:: REQUIREMENT ::
Copy out the full listing below as it stands, with its pictures left behind.

:: MATERIAL FOR THE TASK ::
____________________

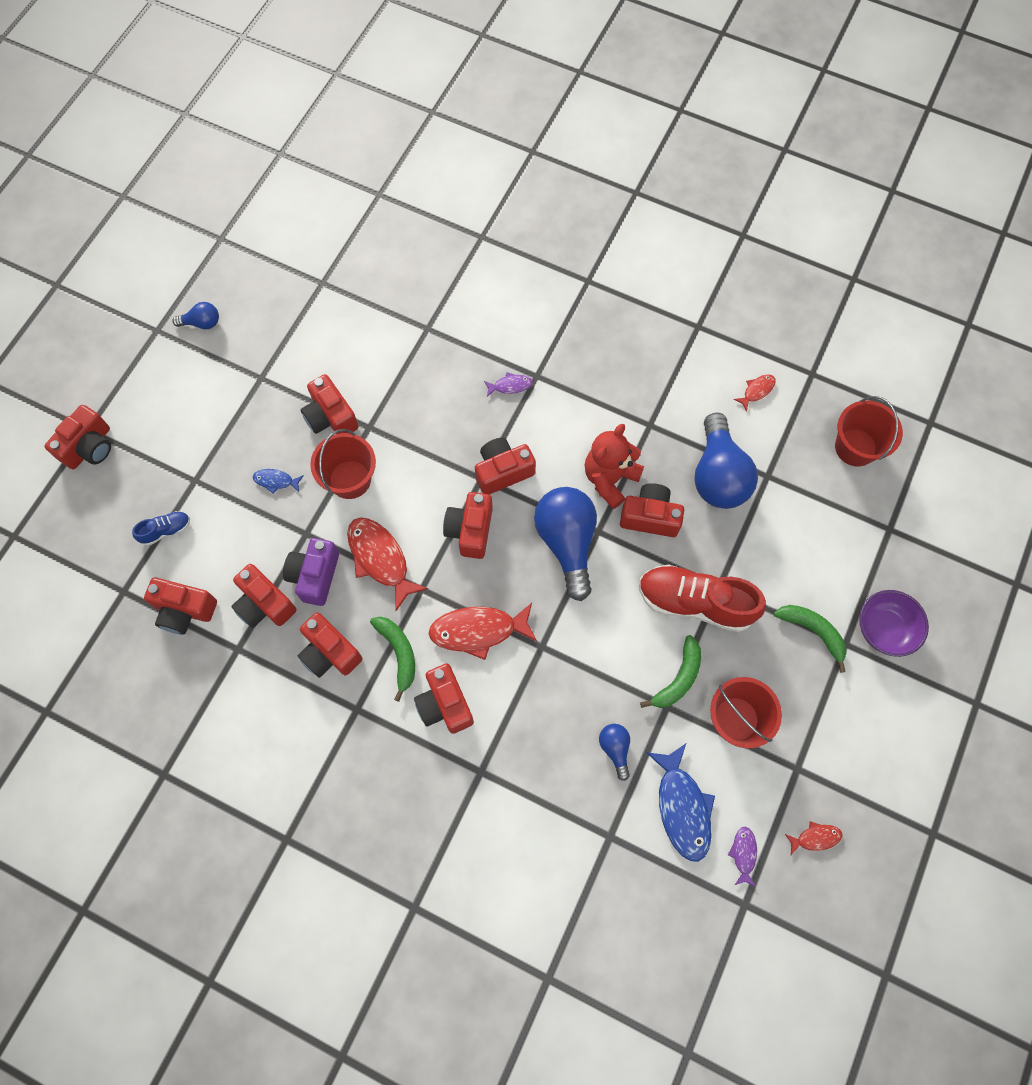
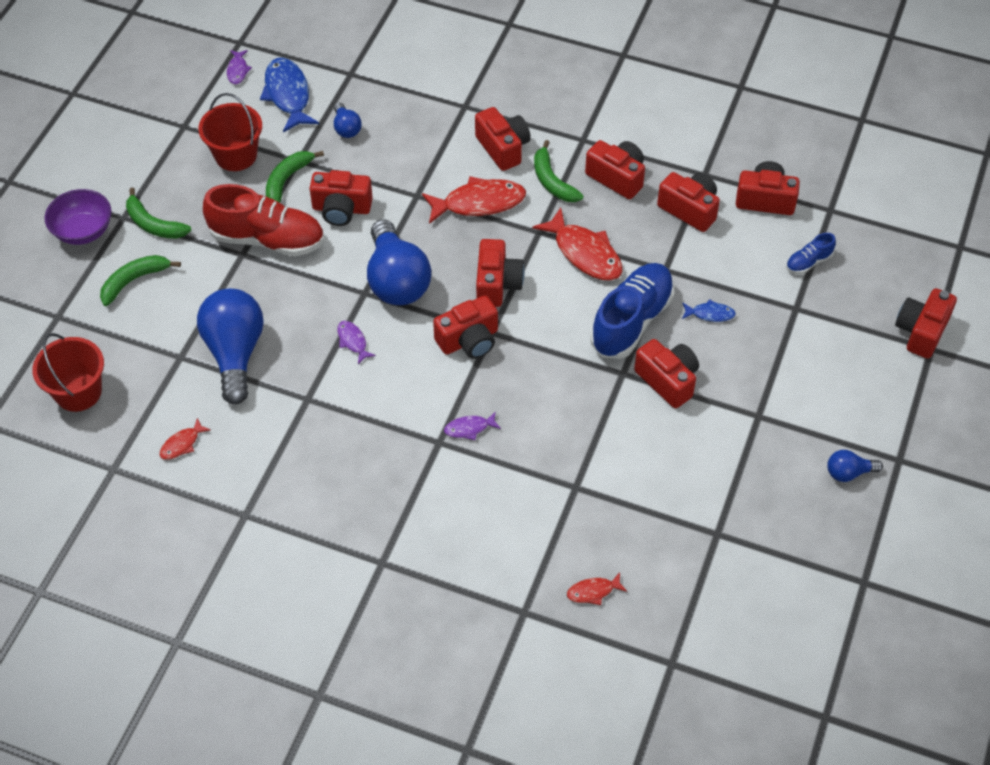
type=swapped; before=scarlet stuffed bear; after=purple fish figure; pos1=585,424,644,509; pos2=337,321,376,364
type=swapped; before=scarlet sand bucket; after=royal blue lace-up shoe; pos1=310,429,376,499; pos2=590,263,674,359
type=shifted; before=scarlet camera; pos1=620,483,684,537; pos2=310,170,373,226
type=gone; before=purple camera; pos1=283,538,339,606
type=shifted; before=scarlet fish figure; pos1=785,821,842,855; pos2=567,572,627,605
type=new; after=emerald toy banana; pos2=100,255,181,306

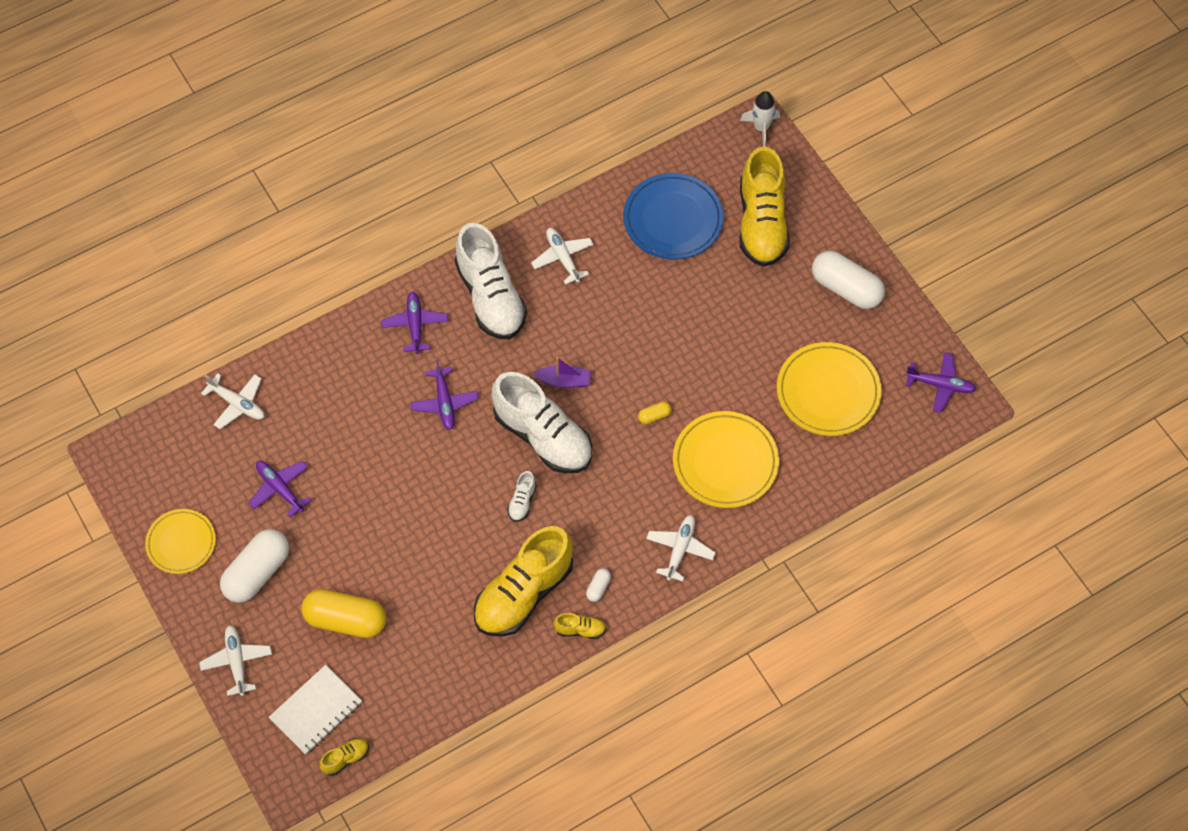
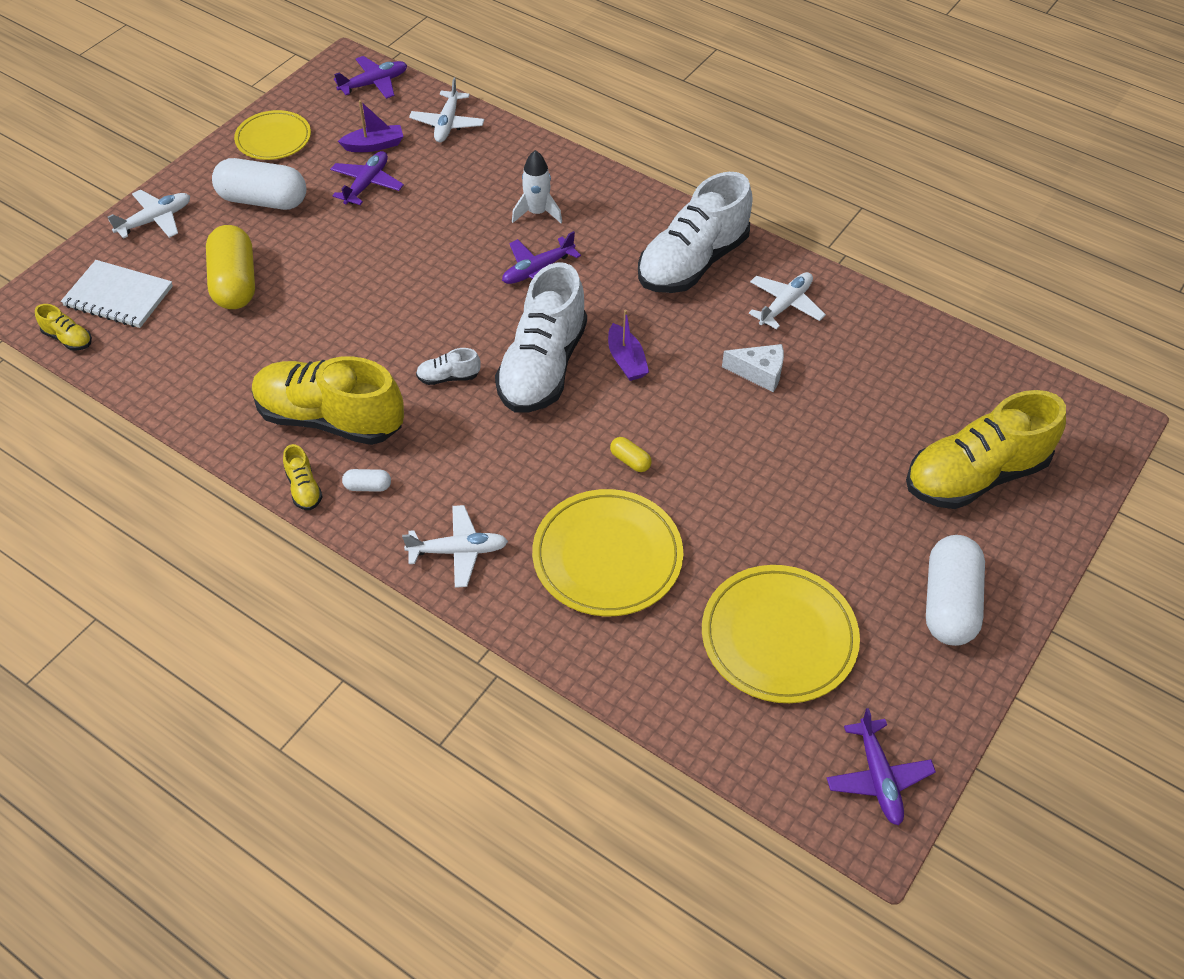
type=shifted; before=pure white rocket; pos1=740,91,780,147; pos2=512,150,562,223
type=gone; before=royal blue plate; pos1=623,173,724,259
type=shifted; before=purple aeroplane; pos1=381,292,448,354; pos2=334,56,407,99
type=new; after=purple boat; pos2=338,100,404,152
type=new; after=pure white cheese; pos2=722,344,784,392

____________________

:: EXERCISE OUTPUT ::
type=swapped; before=scarlet stuffed bear; after=purple fish figure; pos1=585,424,644,509; pos2=337,321,376,364
type=swapped; before=scarlet sand bucket; after=royal blue lace-up shoe; pos1=310,429,376,499; pos2=590,263,674,359
type=shifted; before=scarlet camera; pos1=620,483,684,537; pos2=310,170,373,226
type=gone; before=purple camera; pos1=283,538,339,606
type=shifted; before=scarlet fish figure; pos1=785,821,842,855; pos2=567,572,627,605
type=new; after=emerald toy banana; pos2=100,255,181,306

type=shifted; before=pure white rocket; pos1=740,91,780,147; pos2=512,150,562,223
type=gone; before=royal blue plate; pos1=623,173,724,259
type=shifted; before=purple aeroplane; pos1=381,292,448,354; pos2=334,56,407,99
type=new; after=purple boat; pos2=338,100,404,152
type=new; after=pure white cheese; pos2=722,344,784,392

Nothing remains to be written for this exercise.